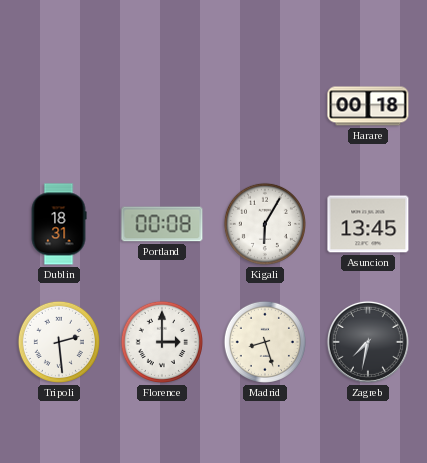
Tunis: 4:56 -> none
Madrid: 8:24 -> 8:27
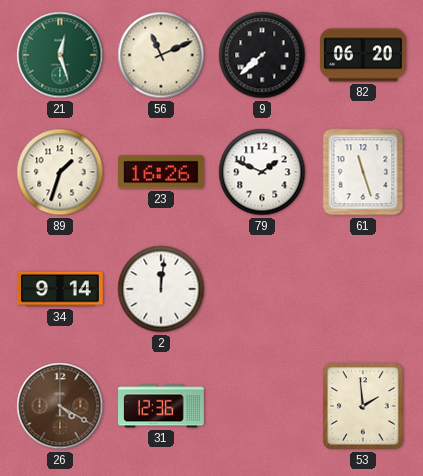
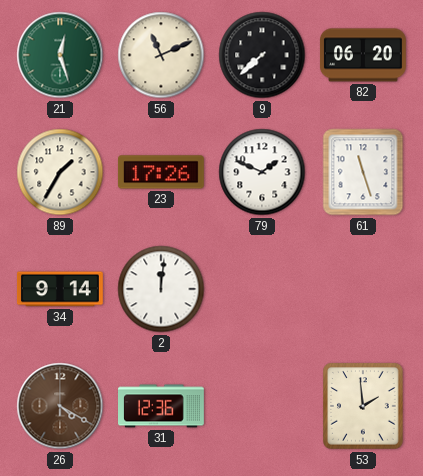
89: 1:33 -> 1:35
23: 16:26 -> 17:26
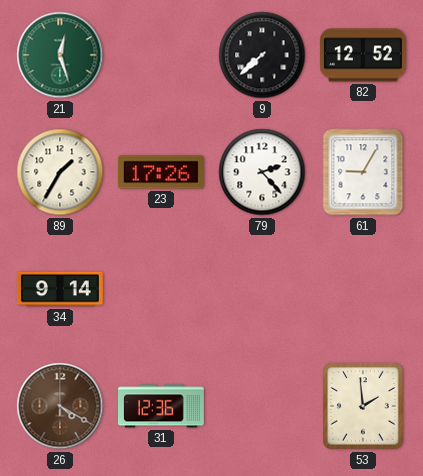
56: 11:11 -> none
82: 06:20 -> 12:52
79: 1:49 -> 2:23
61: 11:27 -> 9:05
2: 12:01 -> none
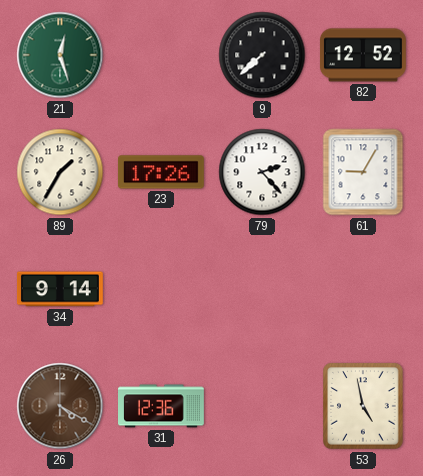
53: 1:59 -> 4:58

════════

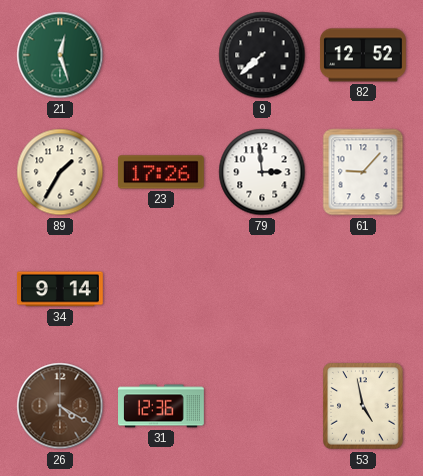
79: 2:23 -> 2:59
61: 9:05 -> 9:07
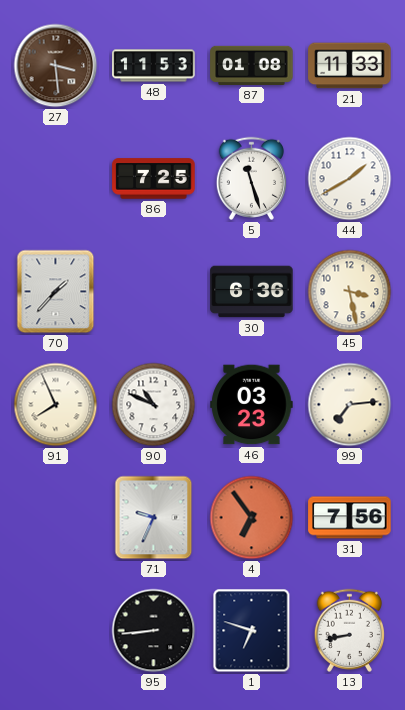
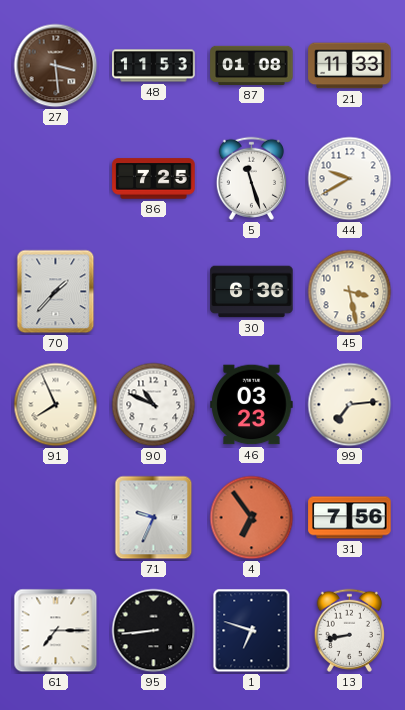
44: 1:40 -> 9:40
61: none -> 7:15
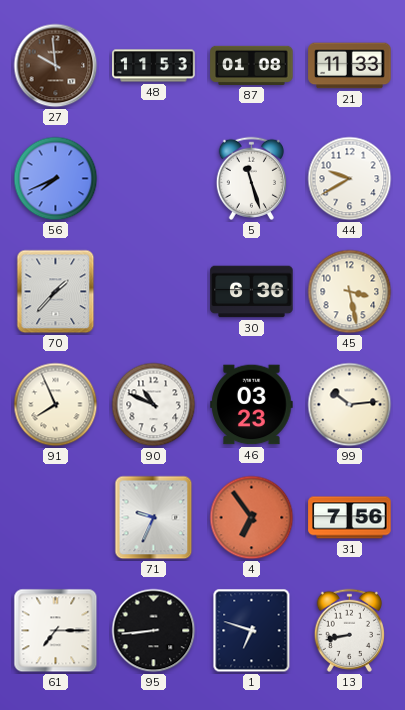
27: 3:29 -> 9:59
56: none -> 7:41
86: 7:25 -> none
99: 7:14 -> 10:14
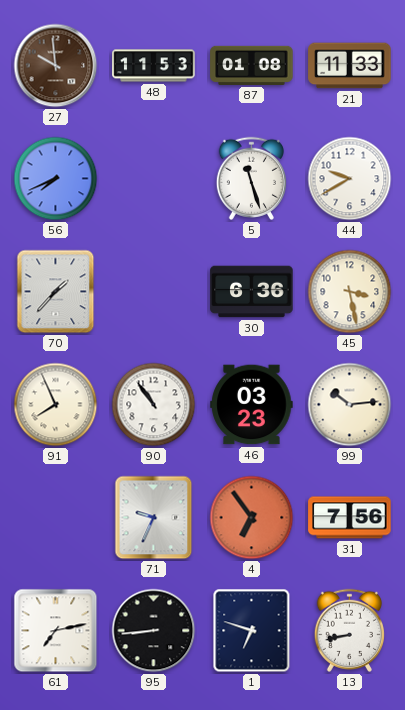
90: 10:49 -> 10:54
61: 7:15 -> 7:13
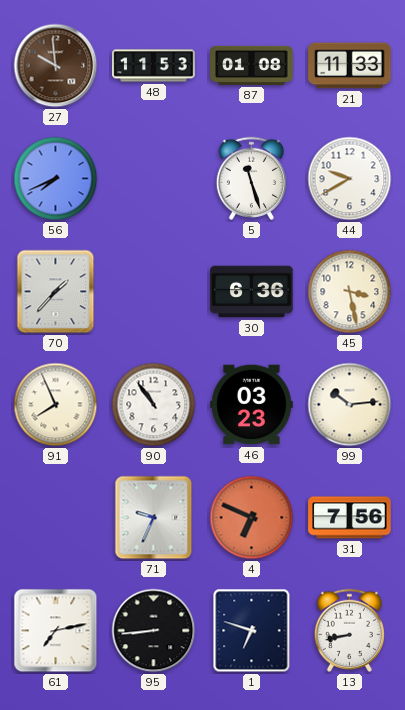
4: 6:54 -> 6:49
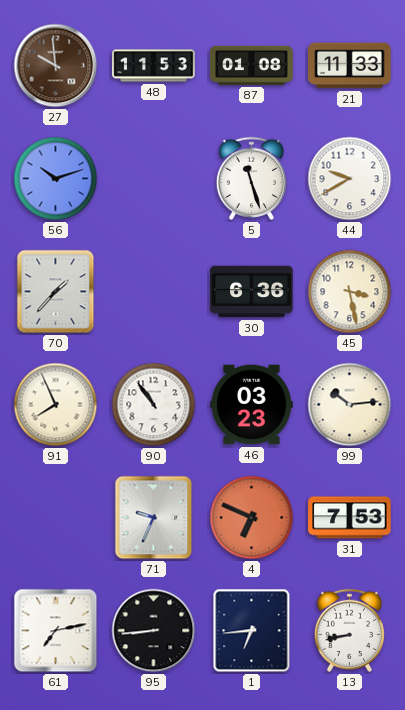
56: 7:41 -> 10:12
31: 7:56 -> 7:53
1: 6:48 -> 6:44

════════

▶ **What to work on**
Write out again everything from the line containing "79: 2:23 -> 2:59" down to the line containing "1: 6:48 -> 6:44", including both of those lines. Leave the pictures out.

▶ **Response to the exercise**
79: 2:23 -> 2:59
61: 9:05 -> 9:07
44: 1:40 -> 9:40
61: none -> 7:15
27: 3:29 -> 9:59
56: none -> 7:41
86: 7:25 -> none
99: 7:14 -> 10:14
90: 10:49 -> 10:54
61: 7:15 -> 7:13
4: 6:54 -> 6:49
56: 7:41 -> 10:12
31: 7:56 -> 7:53
1: 6:48 -> 6:44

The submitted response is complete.